*** Records for the exercise

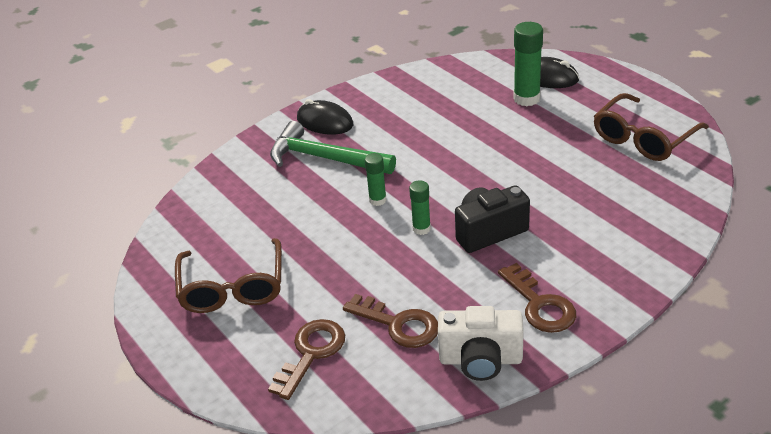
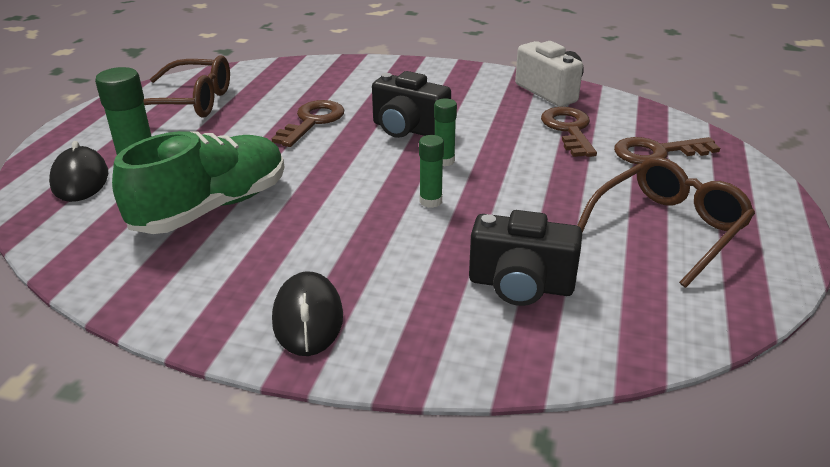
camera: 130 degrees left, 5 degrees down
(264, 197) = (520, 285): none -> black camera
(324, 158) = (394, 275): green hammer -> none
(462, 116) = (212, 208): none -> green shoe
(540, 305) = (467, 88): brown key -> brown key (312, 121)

******

# Work request:
Leaving out only the pictures, retype every record exactly.

# Result of this exercise:
camera: 130 degrees left, 5 degrees down
(264, 197) = (520, 285): none -> black camera
(324, 158) = (394, 275): green hammer -> none
(462, 116) = (212, 208): none -> green shoe
(540, 305) = (467, 88): brown key -> brown key (312, 121)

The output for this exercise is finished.